(Dataset excerpts)
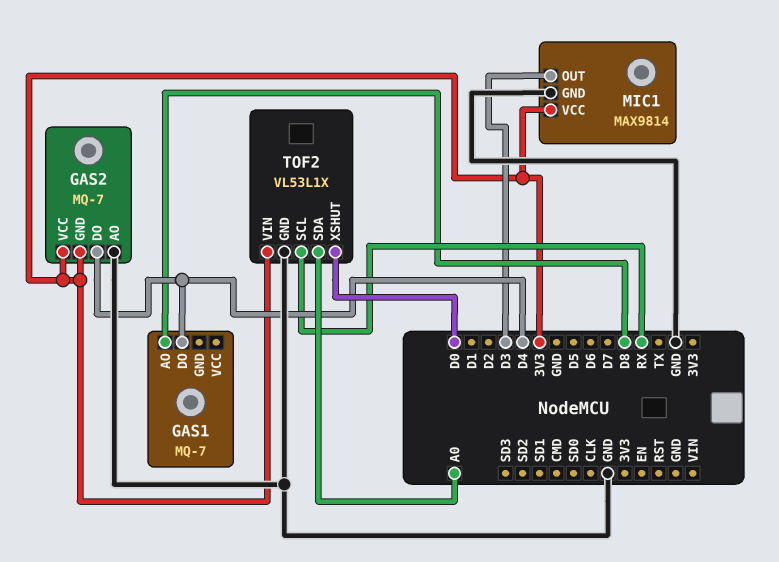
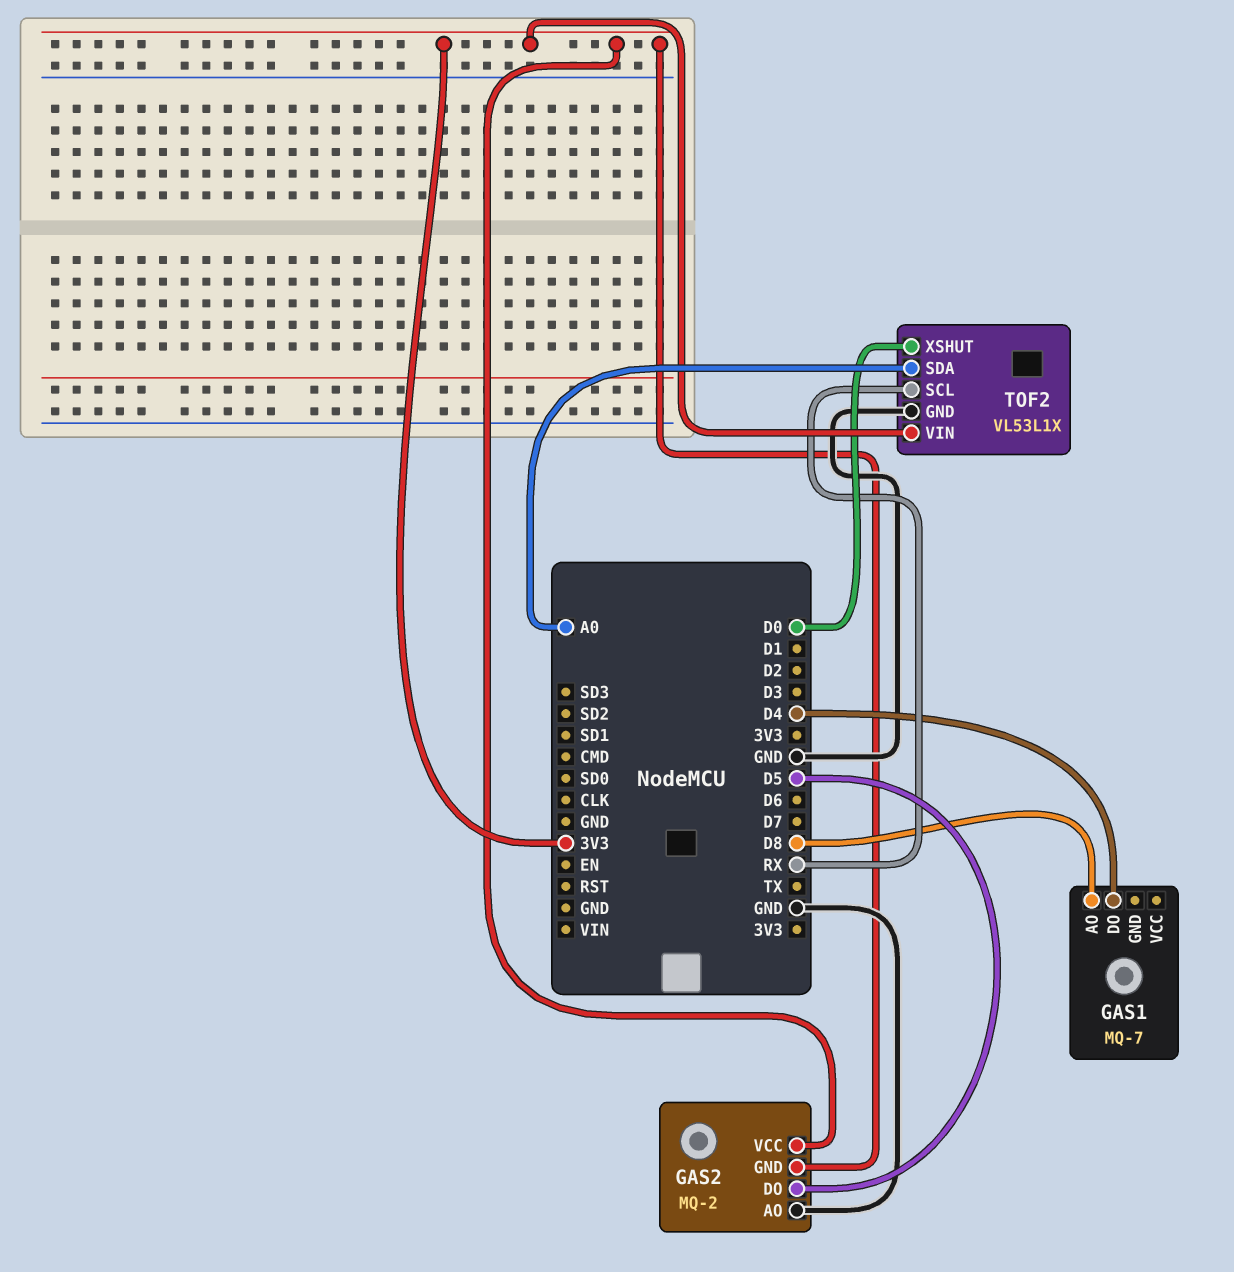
GAS2: MQ-7 -> MQ-2
GAS2 pin DO: D4 -> D5
MIC1: MAX9814 -> none
MIC1 pin GND: GND -> none
MIC1 pin OUT: D3 -> none
MIC1 pin VCC: 3V3 -> none

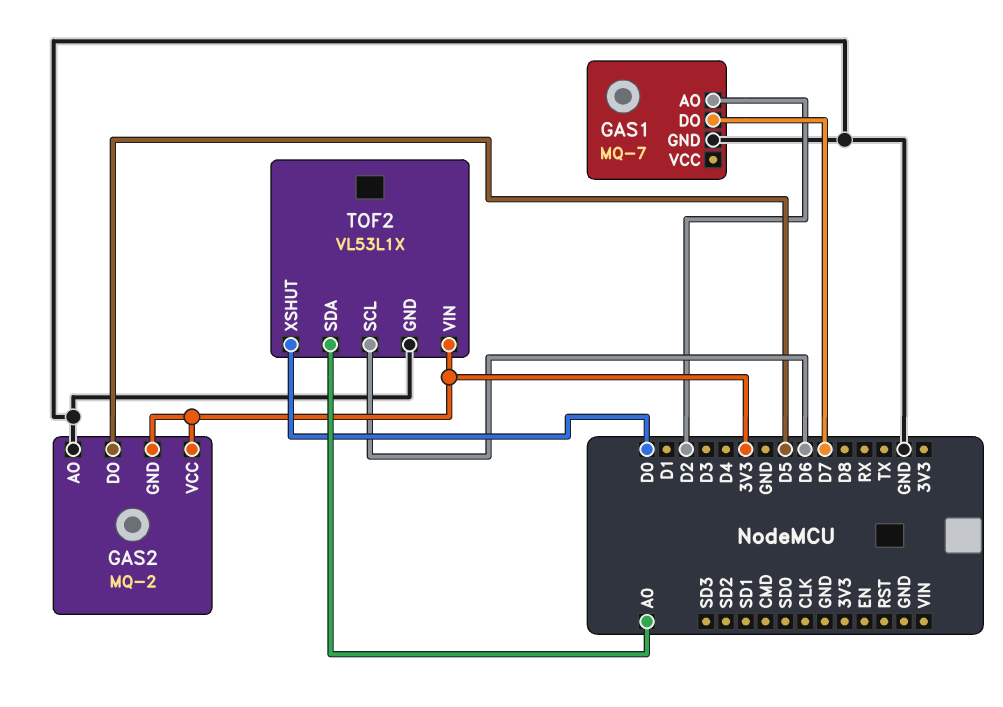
GAS1 pin AO: D8 -> D2
GAS1 pin DO: D4 -> D7
GAS1 pin GND: none -> GND
TOF2 pin SCL: RX -> D6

_WORK ITEM_
Using the data above, count the lines that hold the string "none". Report the number and nothing else.

_EXERCISE RESPONSE_
5